REQUIRED ACTION: Your task is to retype, exactly and only, the lines from the one containing "black plate F1" to the final line of the entries, leaving out all pictures.

DATA:
··········

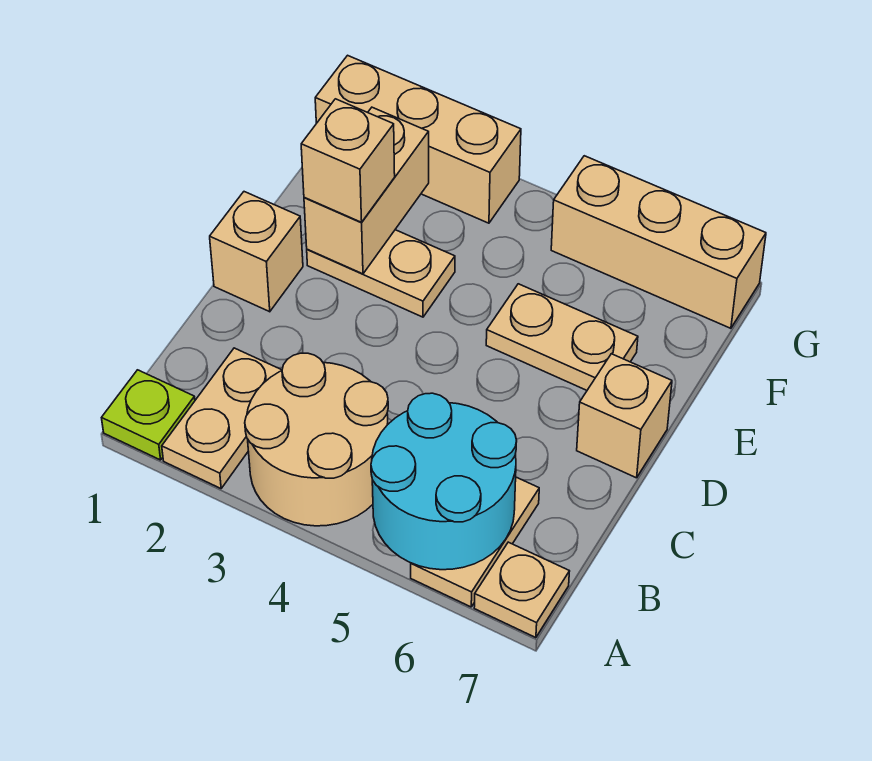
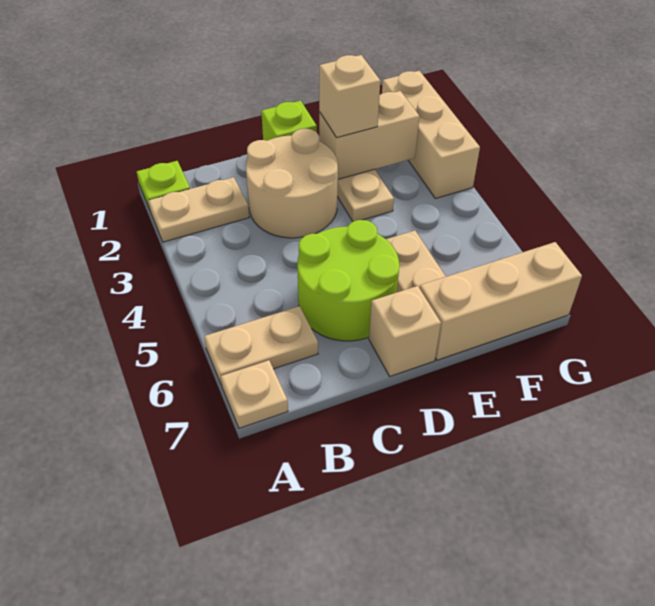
tan round brick A3:B4 level 1 -> tan round brick C2:D3 level 1
cyan round brick A5:B6 level 2 -> none
none -> lime round brick C5:D6 level 1
tan brick D1 level 1 -> lime brick D1 level 1
tan brick G5:G7 level 1 -> tan brick E7:G7 level 1

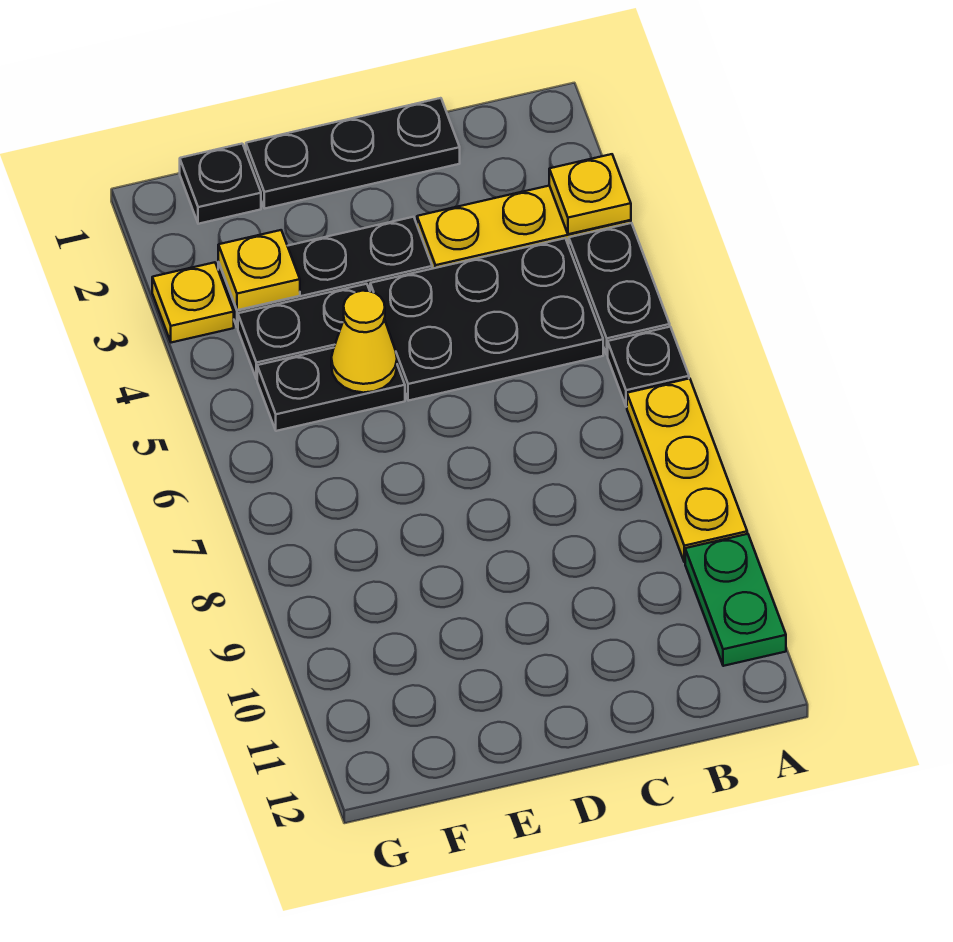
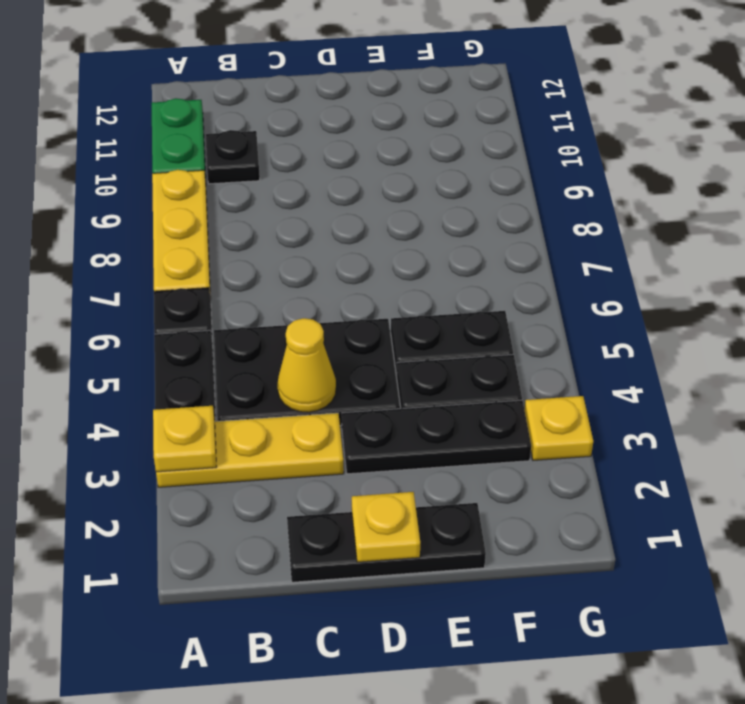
yellow cone E5 level 2 -> yellow cone C4 level 2
black plate F1 level 1 -> black plate B10 level 1
yellow plate F3 level 2 -> yellow plate D1 level 2

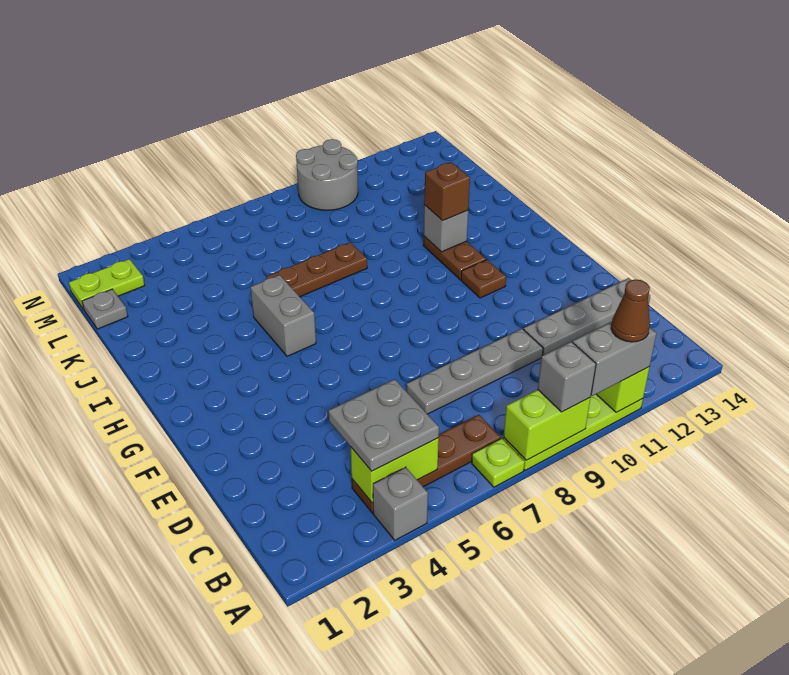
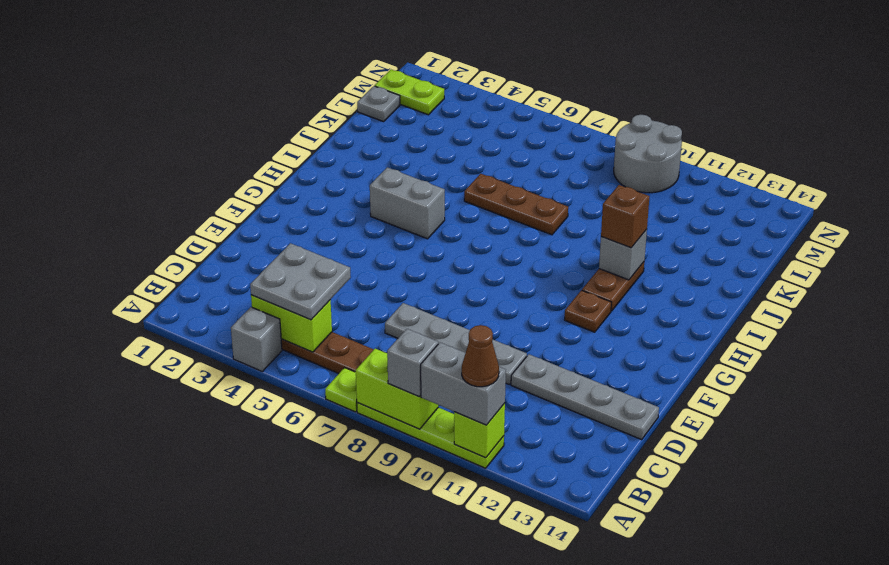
grey brick H5:I5 level 1 -> grey brick H4:H5 level 1

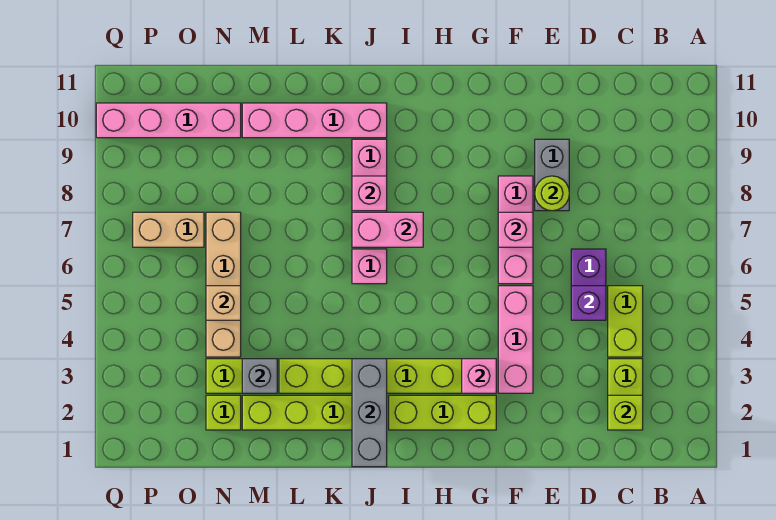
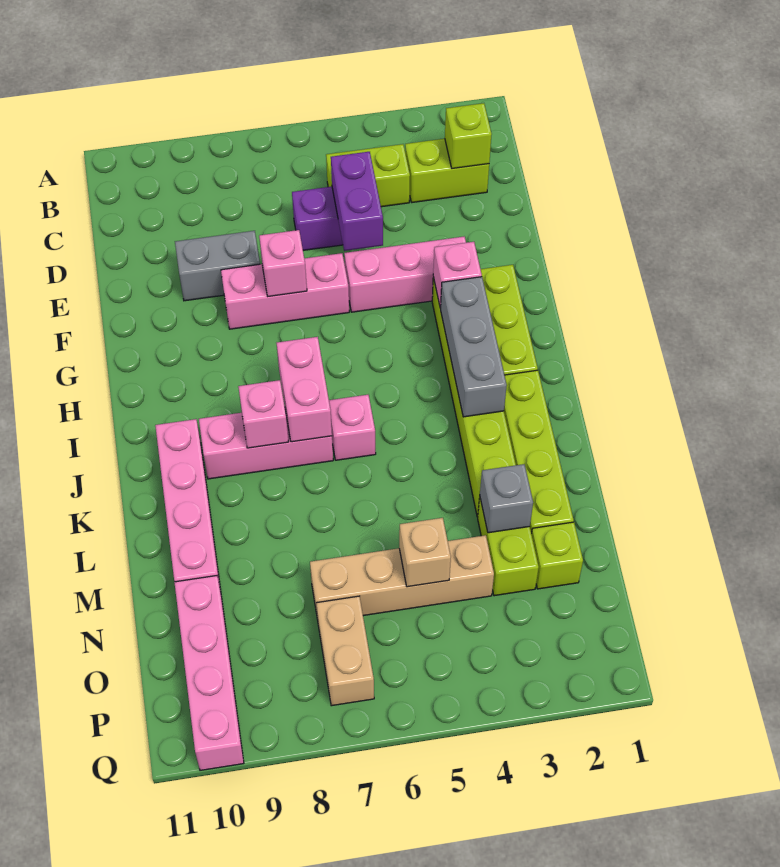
purple brick D5 level 2 -> purple brick D5:E5 level 2
lime round brick E8 level 2 -> none
grey brick J1:J3 level 2 -> grey brick H3:J3 level 2

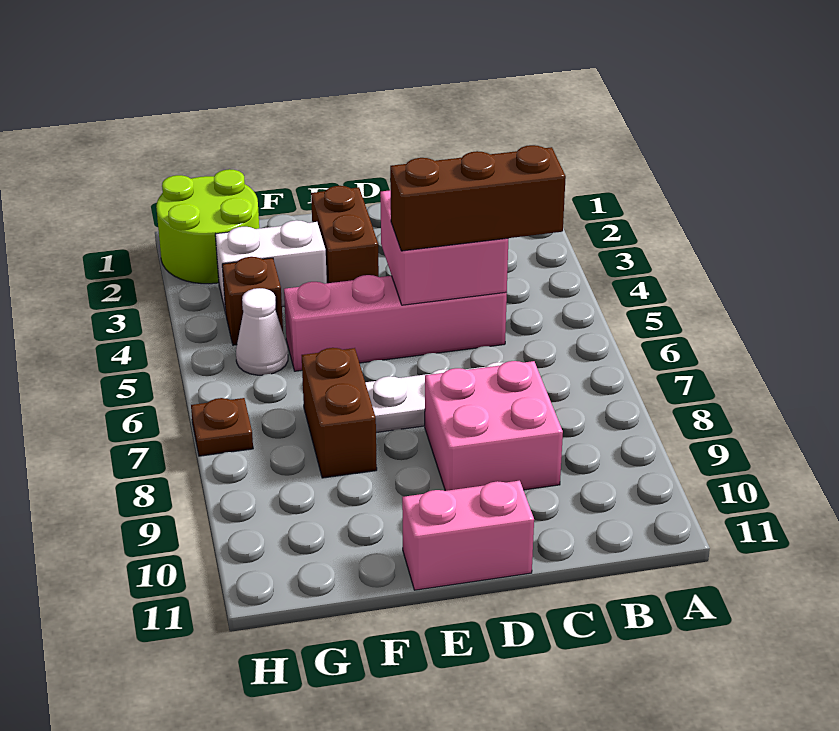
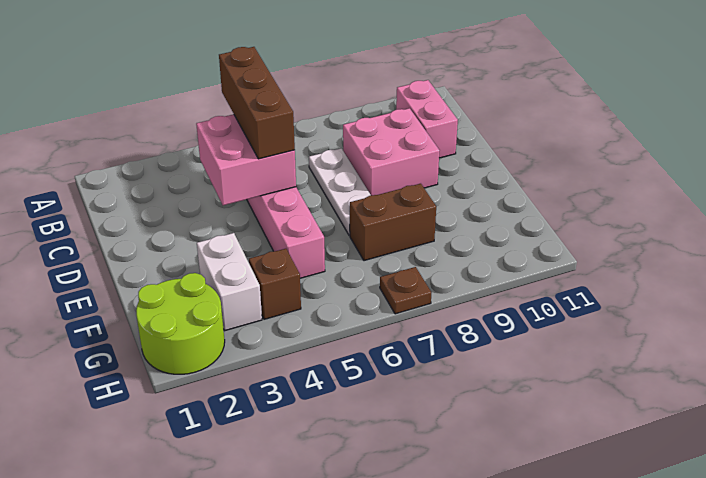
pink brick D11:E11 level 1 -> pink brick B10:C10 level 1
brown brick E2:E3 level 1 -> none
white cone G5 level 1 -> none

··········

FINISHED TASK:
black plate F1 level 1 -> black plate B10 level 1
yellow plate F3 level 2 -> yellow plate D1 level 2

grey brick H5:I5 level 1 -> grey brick H4:H5 level 1

purple brick D5 level 2 -> purple brick D5:E5 level 2
lime round brick E8 level 2 -> none
grey brick J1:J3 level 2 -> grey brick H3:J3 level 2

pink brick D11:E11 level 1 -> pink brick B10:C10 level 1
brown brick E2:E3 level 1 -> none
white cone G5 level 1 -> none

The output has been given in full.